- [WHAT YOU HAVE TO DO]: Each entry is to be reproduced verbatim, and images are to be omitted.

Records from a dataset:
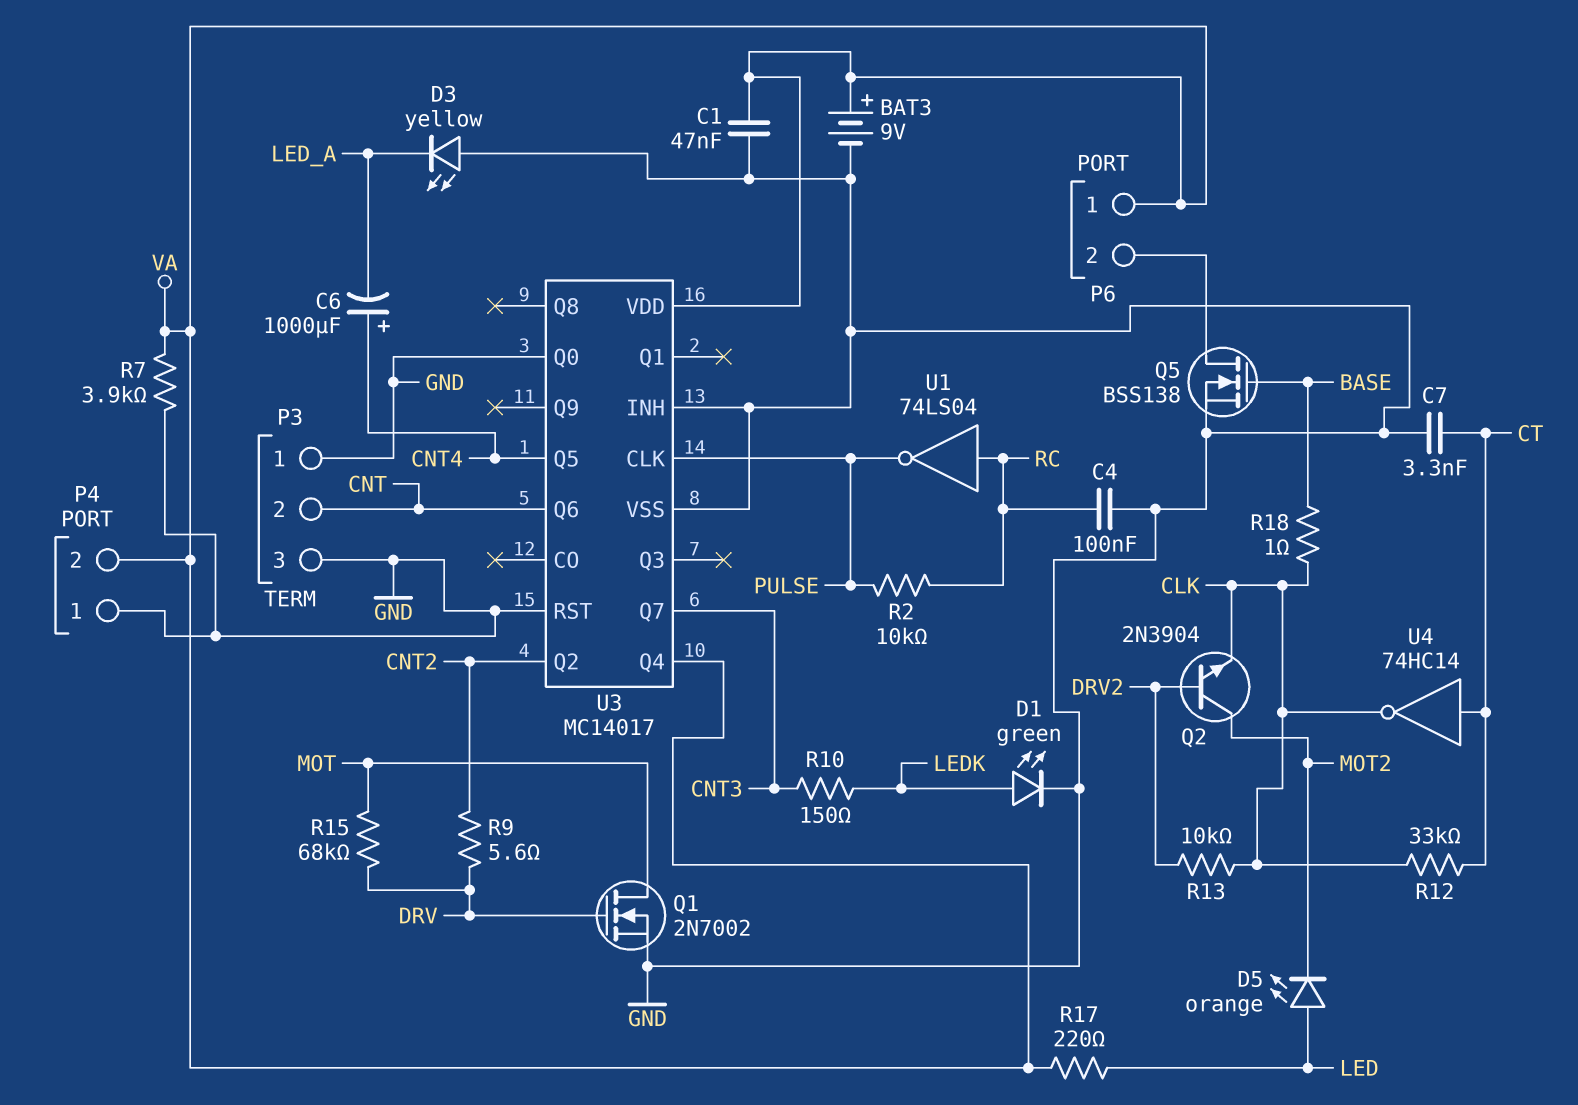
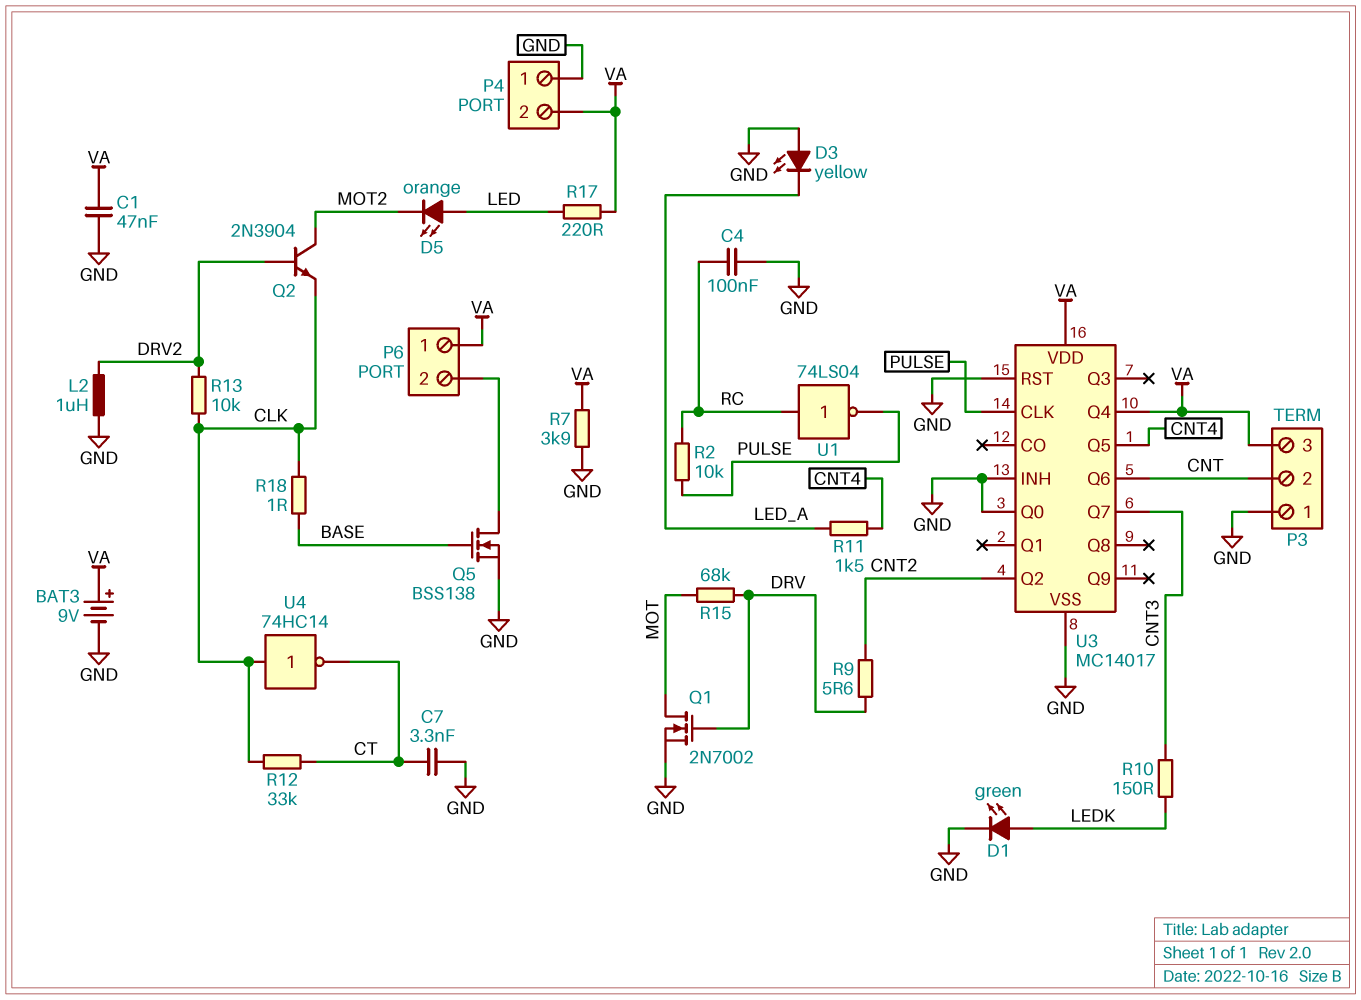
C6: 1000uF (plus CNT4, minus LED_A) -> none
L2: none -> 1uH (DRV2, GND)
P3 pin 3: GND -> VA
R11: none -> 1.5k (CNT4, LED_A)
U4: NOT 74HC14 (in CT, out CLK) -> NOT 74HC14 (in CLK, out CT)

- [ANSWER SECTION]:
C6: 1000uF (plus CNT4, minus LED_A) -> none
L2: none -> 1uH (DRV2, GND)
P3 pin 3: GND -> VA
R11: none -> 1.5k (CNT4, LED_A)
U4: NOT 74HC14 (in CT, out CLK) -> NOT 74HC14 (in CLK, out CT)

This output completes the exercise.